-- Extracted material --

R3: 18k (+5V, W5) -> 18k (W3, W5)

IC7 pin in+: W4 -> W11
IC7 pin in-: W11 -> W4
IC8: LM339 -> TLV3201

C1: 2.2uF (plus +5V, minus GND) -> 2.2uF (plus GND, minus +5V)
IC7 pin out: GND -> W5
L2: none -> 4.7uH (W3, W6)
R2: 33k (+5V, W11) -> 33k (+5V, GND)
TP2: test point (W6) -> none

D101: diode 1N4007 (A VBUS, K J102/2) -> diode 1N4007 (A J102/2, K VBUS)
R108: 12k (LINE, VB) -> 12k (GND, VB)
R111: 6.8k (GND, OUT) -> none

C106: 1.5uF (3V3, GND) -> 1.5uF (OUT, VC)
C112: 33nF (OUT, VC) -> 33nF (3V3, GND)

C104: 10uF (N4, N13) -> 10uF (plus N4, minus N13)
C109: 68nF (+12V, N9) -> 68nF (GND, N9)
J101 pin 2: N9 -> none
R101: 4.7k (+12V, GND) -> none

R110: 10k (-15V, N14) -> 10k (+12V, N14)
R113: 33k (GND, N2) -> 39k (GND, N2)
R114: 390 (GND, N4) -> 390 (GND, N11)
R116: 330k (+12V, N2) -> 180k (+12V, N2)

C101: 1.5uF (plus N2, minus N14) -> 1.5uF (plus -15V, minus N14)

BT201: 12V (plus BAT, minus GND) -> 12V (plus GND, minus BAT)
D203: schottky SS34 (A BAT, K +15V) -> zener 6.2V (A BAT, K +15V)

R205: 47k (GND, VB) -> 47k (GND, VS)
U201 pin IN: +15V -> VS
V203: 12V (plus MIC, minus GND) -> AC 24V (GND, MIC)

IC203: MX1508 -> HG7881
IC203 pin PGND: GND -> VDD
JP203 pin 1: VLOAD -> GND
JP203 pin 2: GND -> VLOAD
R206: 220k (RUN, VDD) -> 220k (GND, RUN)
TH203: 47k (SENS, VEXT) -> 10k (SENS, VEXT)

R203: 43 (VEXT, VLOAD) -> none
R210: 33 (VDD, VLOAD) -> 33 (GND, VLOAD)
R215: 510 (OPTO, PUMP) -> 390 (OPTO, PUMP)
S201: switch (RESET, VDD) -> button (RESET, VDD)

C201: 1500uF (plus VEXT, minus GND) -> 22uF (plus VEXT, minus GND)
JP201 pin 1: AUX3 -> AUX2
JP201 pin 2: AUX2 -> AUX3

-- Aim of the task --
The response should hold exactly the lines starting at the line with "C109: 68nF (+12V, N9) -> 68nF (GND, N9)" and ending at the line with "R116: 330k (+12V, N2) -> 180k (+12V, N2)", and no other line of the material above.

-- Worked solution --
C109: 68nF (+12V, N9) -> 68nF (GND, N9)
J101 pin 2: N9 -> none
R101: 4.7k (+12V, GND) -> none

R110: 10k (-15V, N14) -> 10k (+12V, N14)
R113: 33k (GND, N2) -> 39k (GND, N2)
R114: 390 (GND, N4) -> 390 (GND, N11)
R116: 330k (+12V, N2) -> 180k (+12V, N2)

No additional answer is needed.